Scene image comparisons
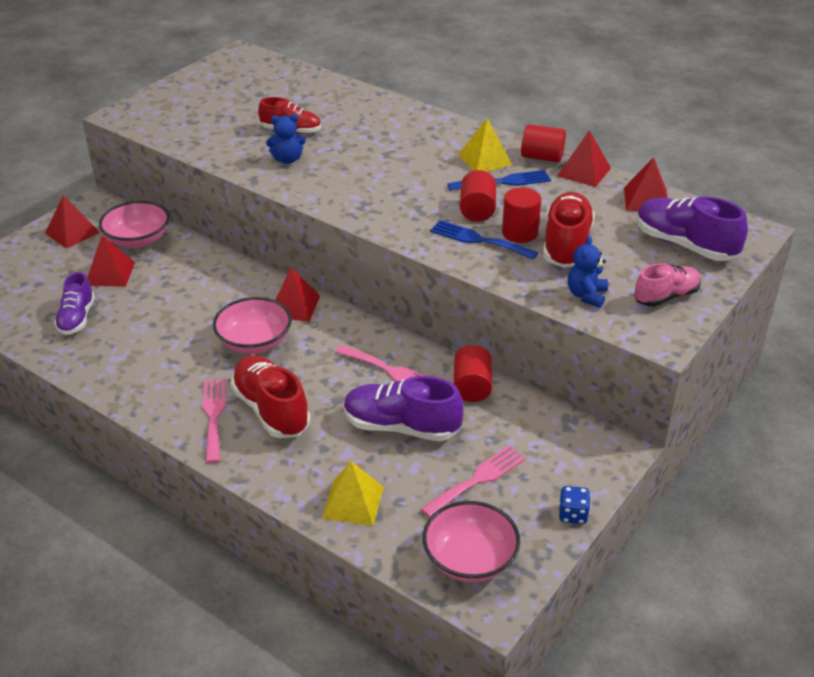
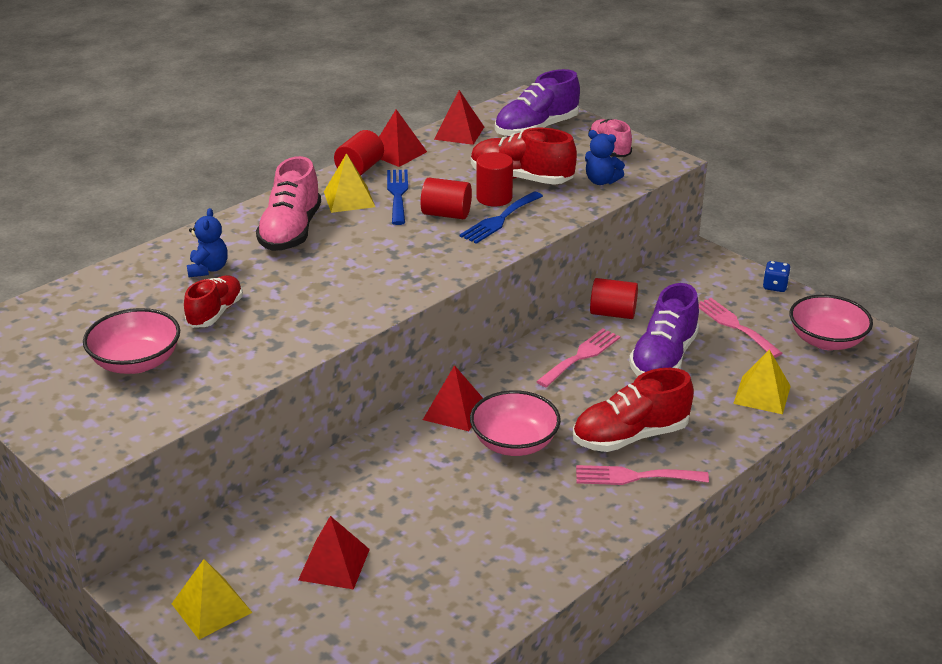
camera: 80 degrees left, 5 degrees down
(72, 232) = (211, 608): red pyramid -> yellow pyramid
(77, 318) = (428, 593): purple shoe -> none
(138, 240) = (262, 538): pink bowl -> pink bowl (136, 362)
(287, 160) = (287, 319): blue teddy bear -> blue teddy bear (208, 269)
(419, 142) = (291, 231): none -> pink shoe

Your assignment
For the word "pink", report how many lines of the records contain it; respond with the number only.

Solved problem
2